- Problem details: Pictures are to be left out, and only the lines below starting at the one with "DRIVER2 pin ENA: D0 -> RX" and ending at the one with "TOF3 pin SCL: RX -> D8" are to be reproduced, each exactly, both ends included.

- Data for this task:
◇ ◇ ◇ ◇ ◇ ◇ ◇

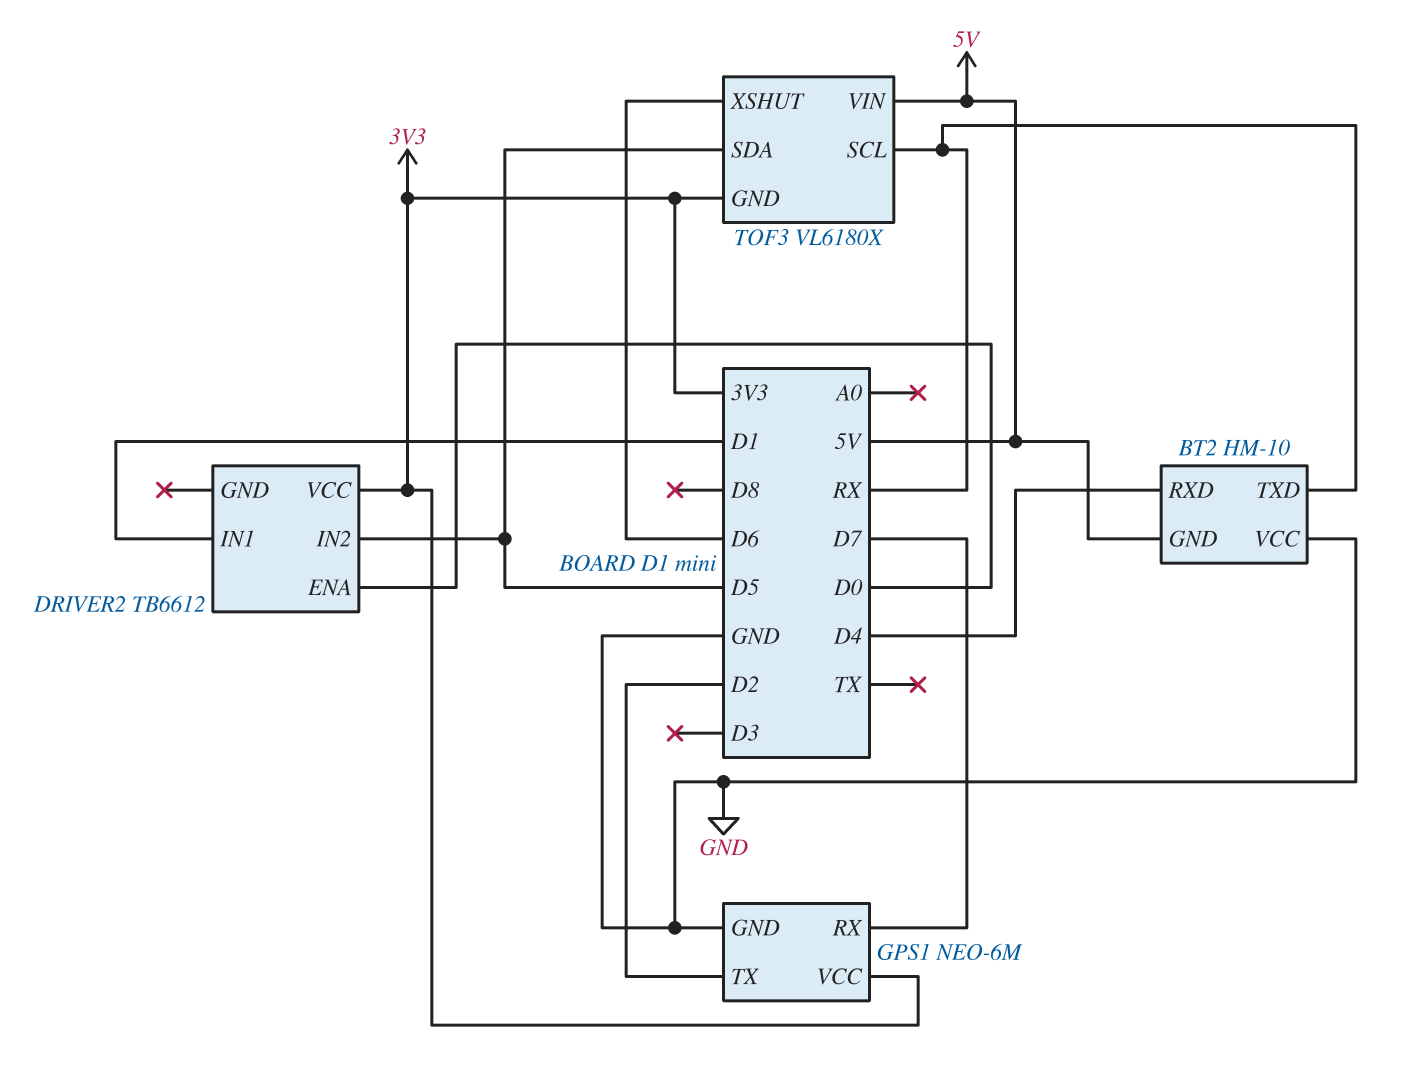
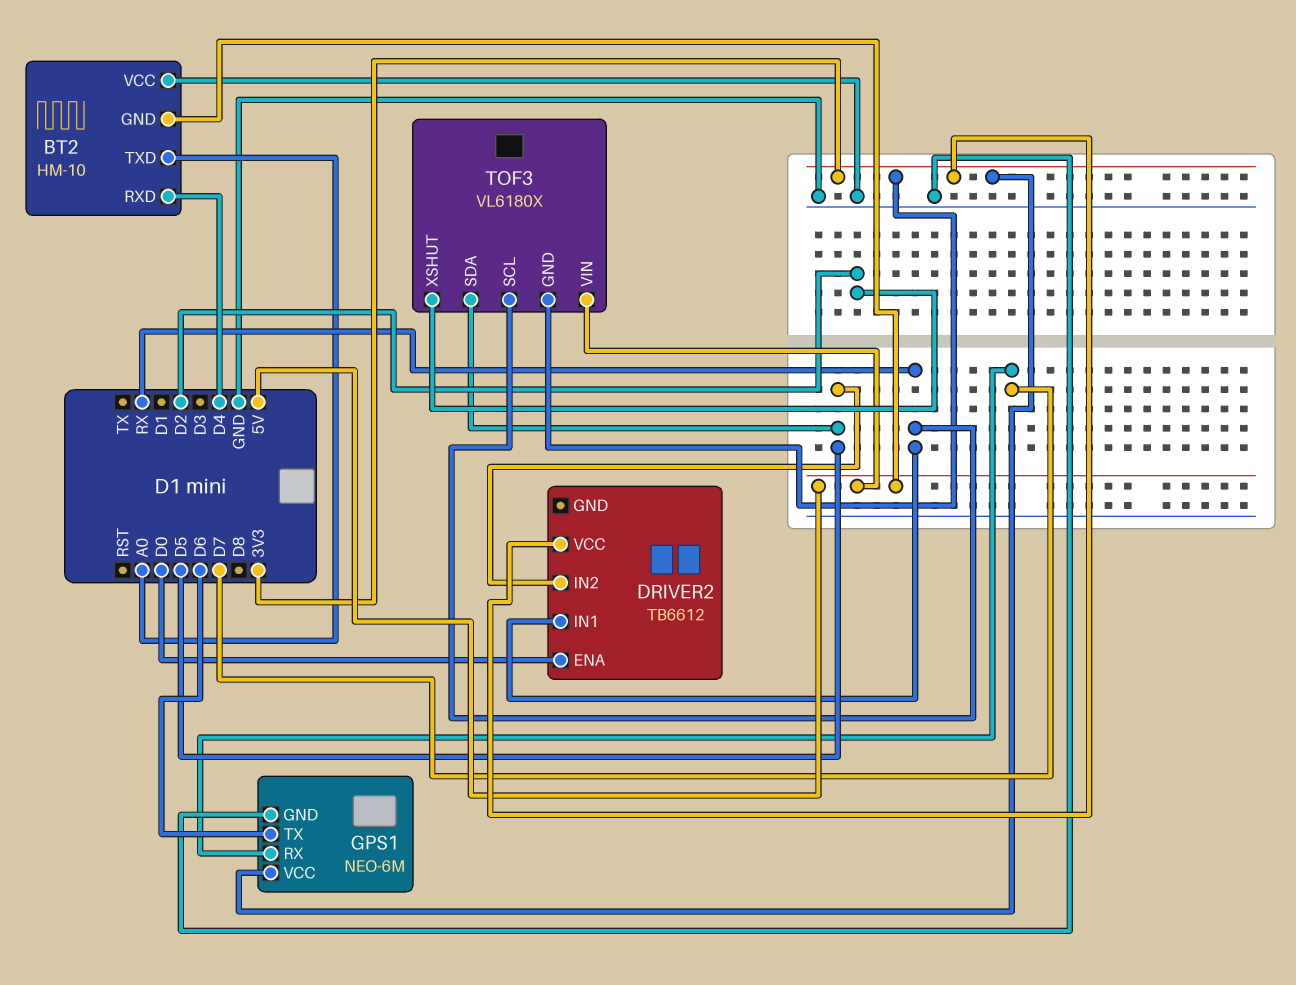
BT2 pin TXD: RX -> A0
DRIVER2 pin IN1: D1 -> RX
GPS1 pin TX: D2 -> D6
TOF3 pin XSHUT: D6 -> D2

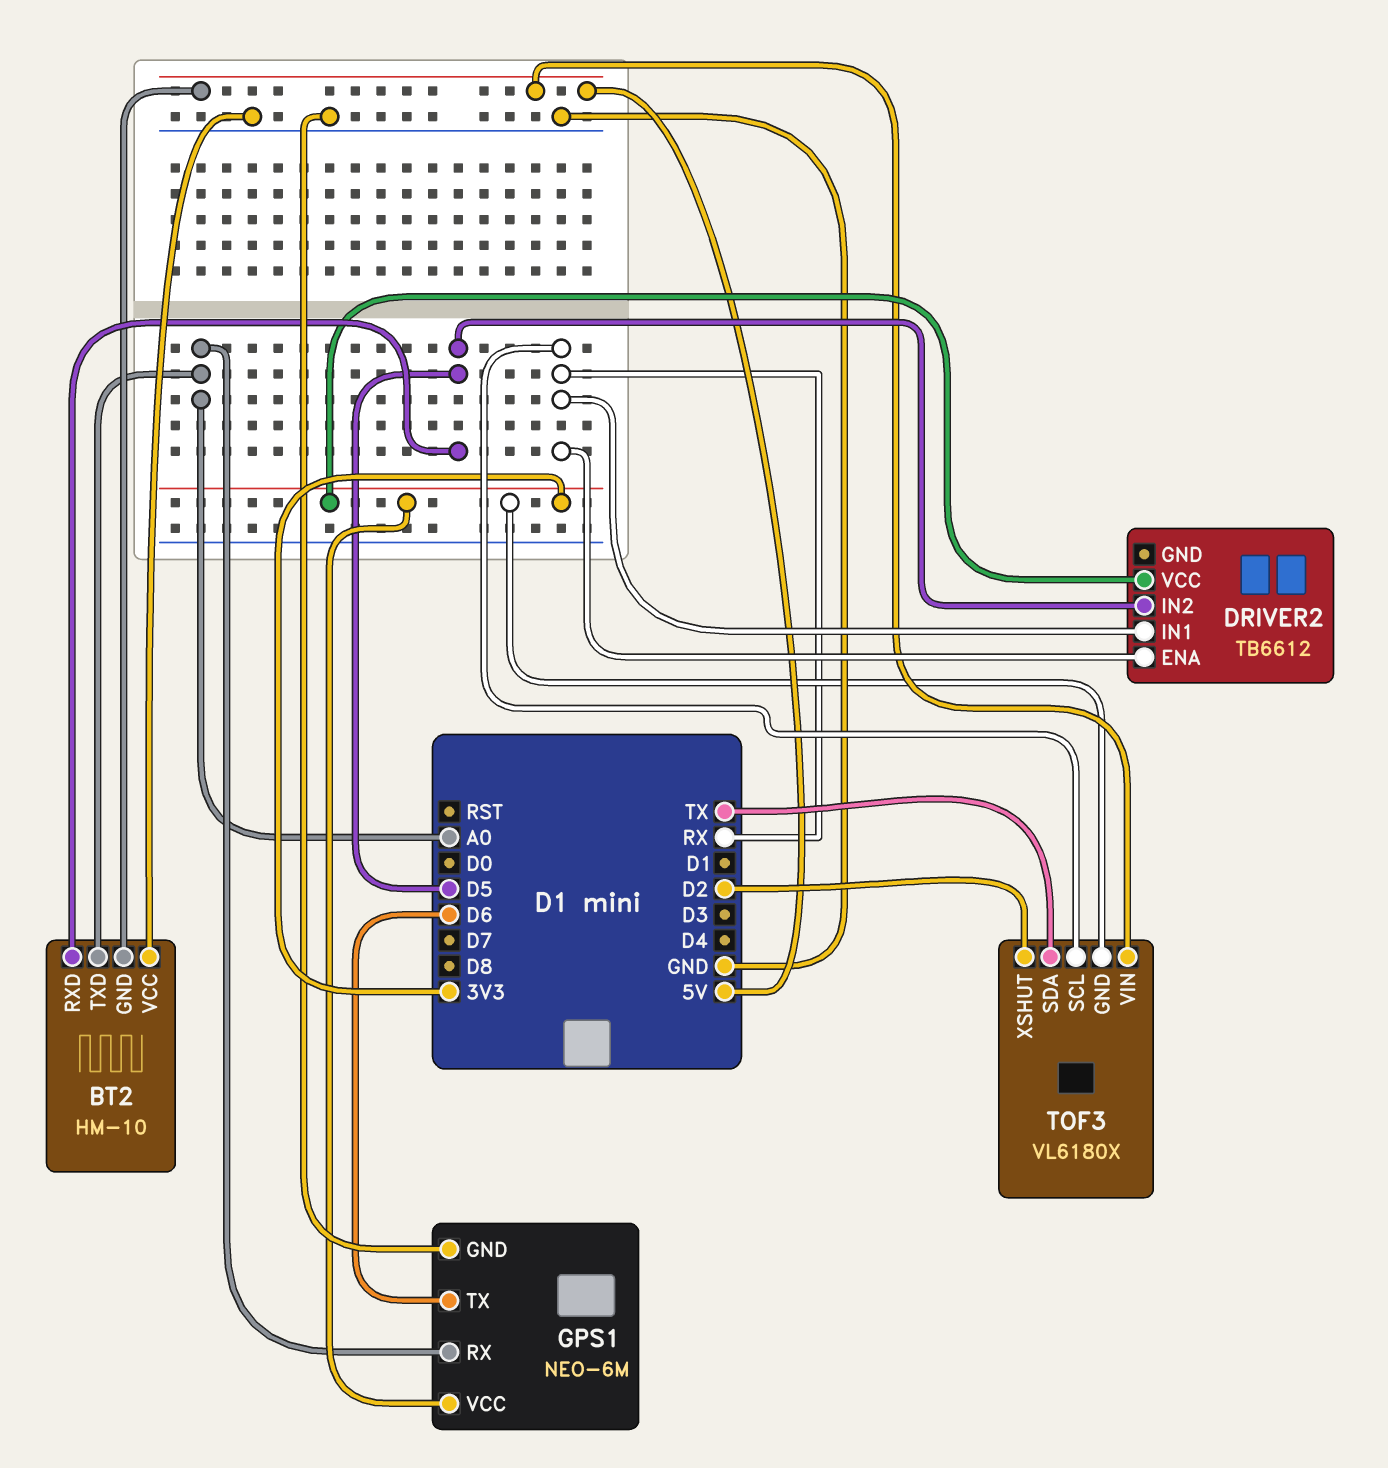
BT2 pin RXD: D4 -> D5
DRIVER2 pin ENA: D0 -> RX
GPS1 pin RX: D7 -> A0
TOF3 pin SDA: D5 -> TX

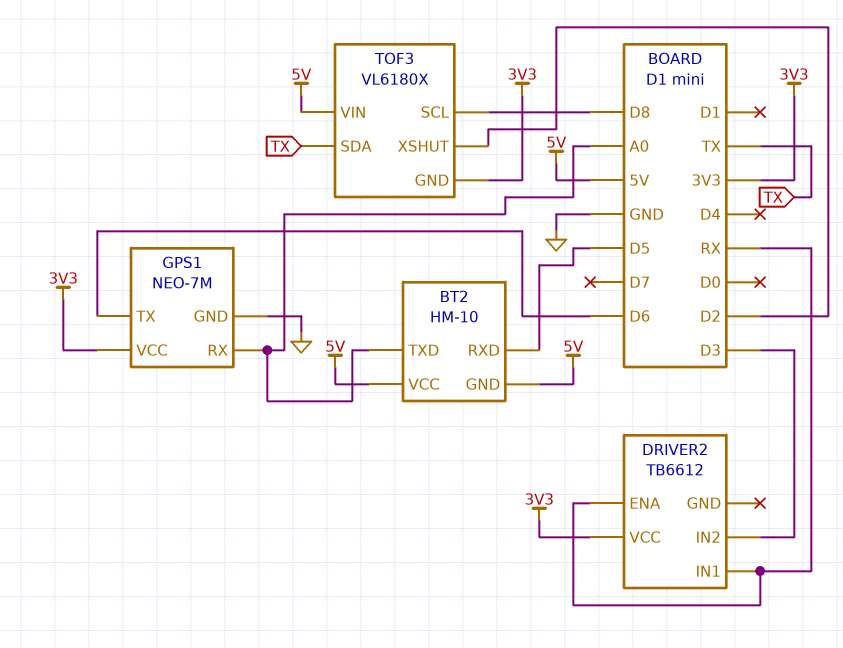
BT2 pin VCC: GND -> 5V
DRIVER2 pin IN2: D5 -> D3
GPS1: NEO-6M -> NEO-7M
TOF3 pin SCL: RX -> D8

◇ ◇ ◇ ◇ ◇ ◇ ◇

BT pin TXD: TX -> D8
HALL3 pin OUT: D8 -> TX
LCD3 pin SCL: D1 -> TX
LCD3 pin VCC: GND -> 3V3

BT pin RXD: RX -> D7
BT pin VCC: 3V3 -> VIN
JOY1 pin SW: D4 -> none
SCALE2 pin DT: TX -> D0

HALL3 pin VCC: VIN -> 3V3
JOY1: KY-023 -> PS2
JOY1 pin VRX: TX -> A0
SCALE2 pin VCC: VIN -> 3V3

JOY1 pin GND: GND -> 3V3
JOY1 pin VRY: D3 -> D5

◇ ◇ ◇ ◇ ◇ ◇ ◇

- Your solution:
DRIVER2 pin ENA: D0 -> RX
GPS1 pin RX: D7 -> A0
TOF3 pin SDA: D5 -> TX

BT2 pin VCC: GND -> 5V
DRIVER2 pin IN2: D5 -> D3
GPS1: NEO-6M -> NEO-7M
TOF3 pin SCL: RX -> D8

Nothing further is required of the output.